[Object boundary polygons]
____________

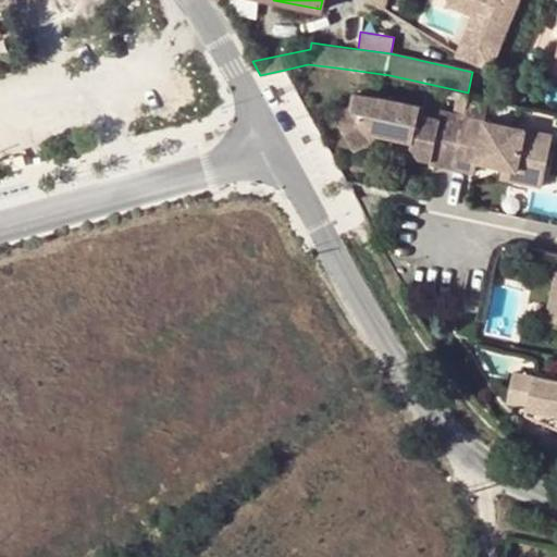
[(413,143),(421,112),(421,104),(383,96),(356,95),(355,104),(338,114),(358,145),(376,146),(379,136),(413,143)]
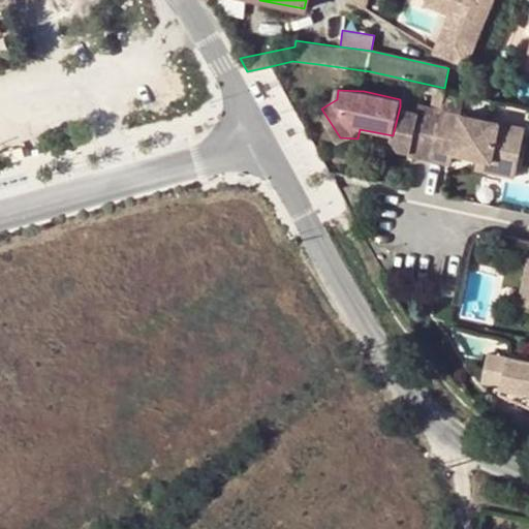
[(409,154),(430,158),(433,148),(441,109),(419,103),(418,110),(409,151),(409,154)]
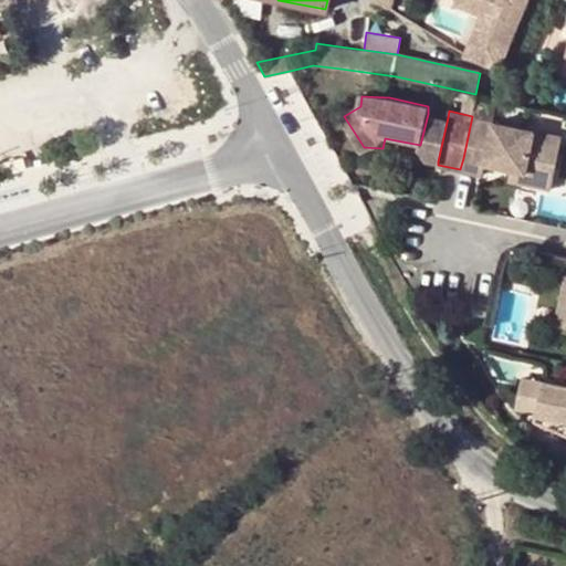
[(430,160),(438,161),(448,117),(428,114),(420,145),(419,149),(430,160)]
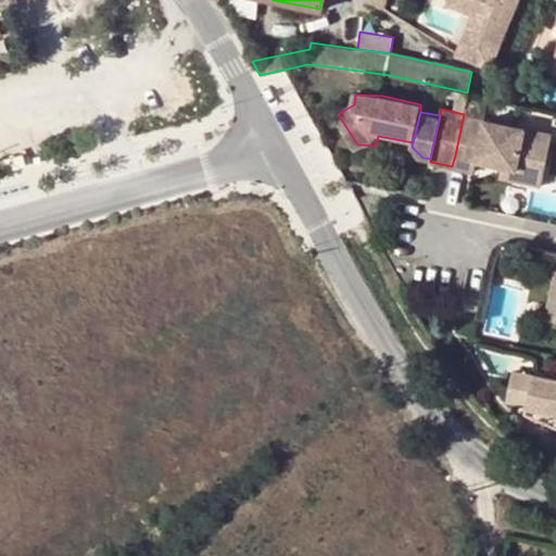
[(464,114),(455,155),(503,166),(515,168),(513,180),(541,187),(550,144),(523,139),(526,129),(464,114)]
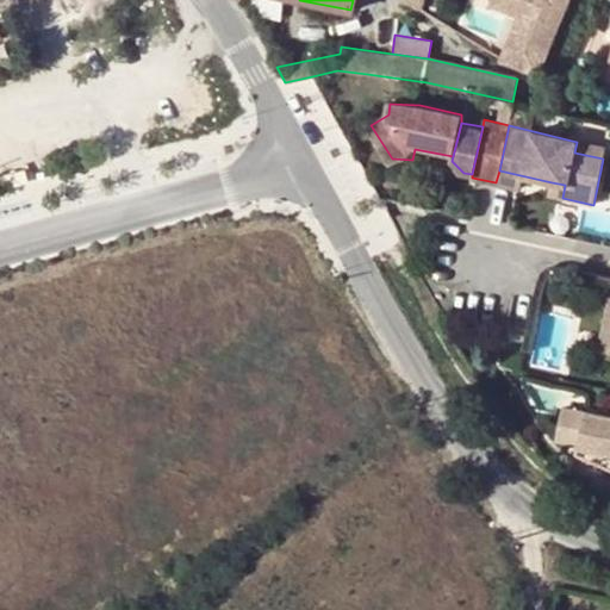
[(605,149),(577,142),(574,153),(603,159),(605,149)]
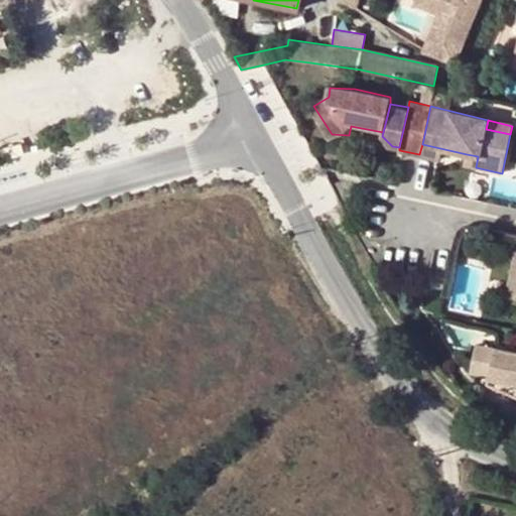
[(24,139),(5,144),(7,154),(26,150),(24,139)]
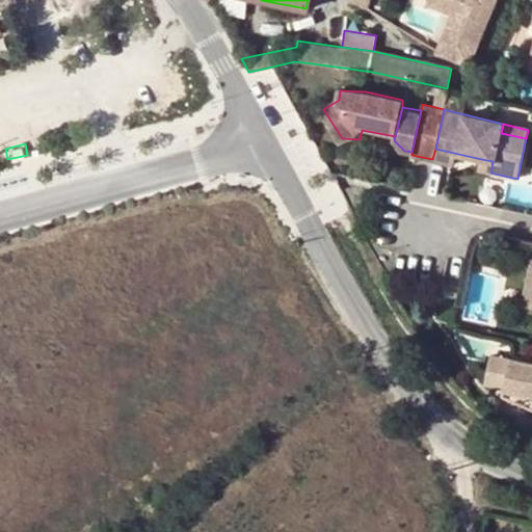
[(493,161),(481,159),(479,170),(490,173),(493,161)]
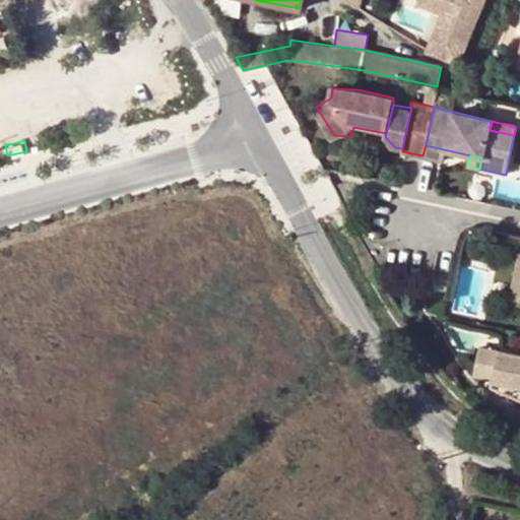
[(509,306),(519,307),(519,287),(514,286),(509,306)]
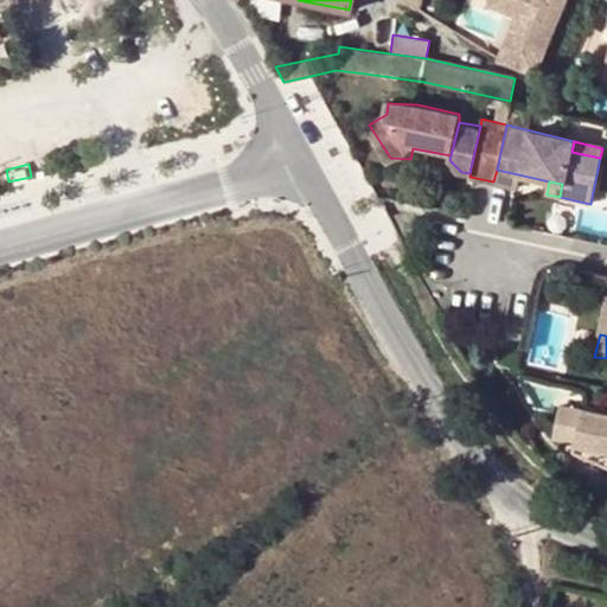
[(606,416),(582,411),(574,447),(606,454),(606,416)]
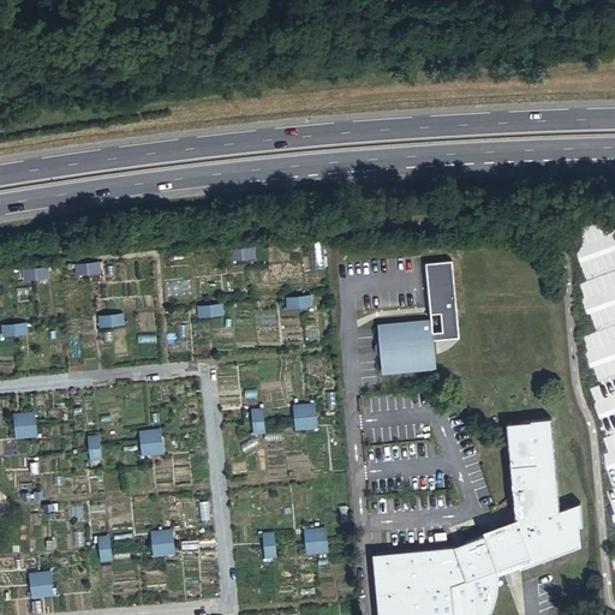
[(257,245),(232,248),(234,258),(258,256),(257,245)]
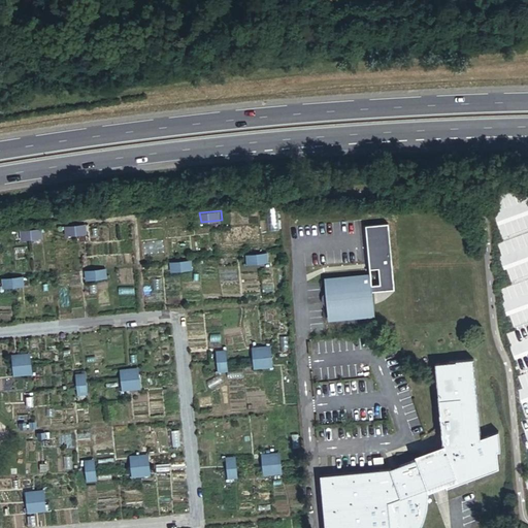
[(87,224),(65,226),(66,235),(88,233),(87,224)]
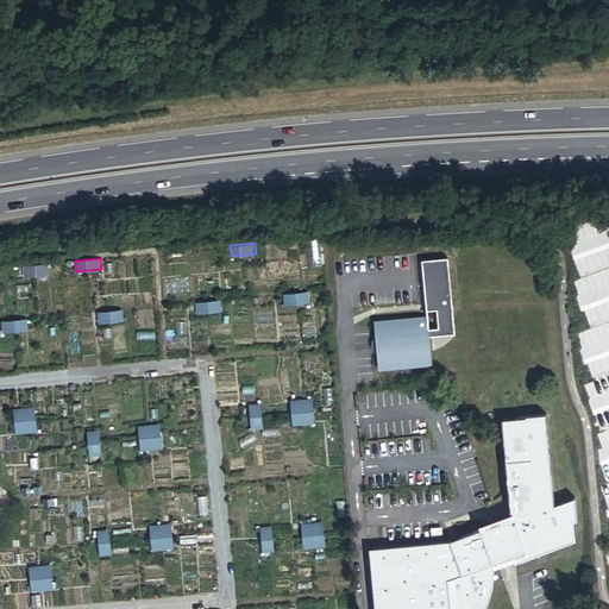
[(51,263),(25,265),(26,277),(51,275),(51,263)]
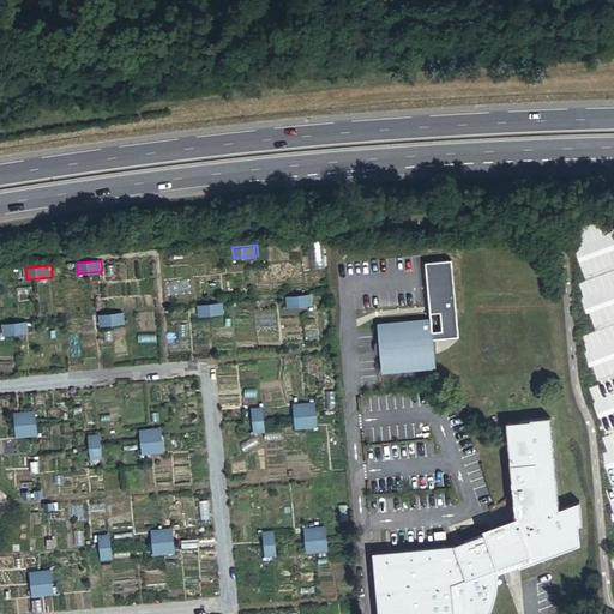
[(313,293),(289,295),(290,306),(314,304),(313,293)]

____________

Task goal: Every record, word for word, should be given back without its pictures.

Answer section:
[(413,143),(421,112),(421,104),(383,96),(356,95),(355,104),(338,114),(358,145),(376,146),(379,136),(413,143)]
[(409,154),(430,158),(433,148),(441,109),(419,103),(418,110),(409,151),(409,154)]
[(430,160),(438,161),(448,117),(428,114),(420,145),(419,149),(430,160)]
[(464,114),(455,155),(503,166),(515,168),(513,180),(541,187),(550,144),(523,139),(526,129),(464,114)]
[(605,149),(577,142),(574,153),(603,159),(605,149)]
[(24,139),(5,144),(7,154),(26,150),(24,139)]
[(493,161),(481,159),(479,170),(490,173),(493,161)]
[(509,306),(519,307),(519,287),(514,286),(509,306)]
[(606,416),(582,411),(574,447),(606,454),(606,416)]
[(257,245),(232,248),(234,258),(258,256),(257,245)]
[(87,224),(65,226),(66,235),(88,233),(87,224)]
[(51,263),(25,265),(26,277),(51,275),(51,263)]
[(313,293),(289,295),(290,306),(314,304),(313,293)]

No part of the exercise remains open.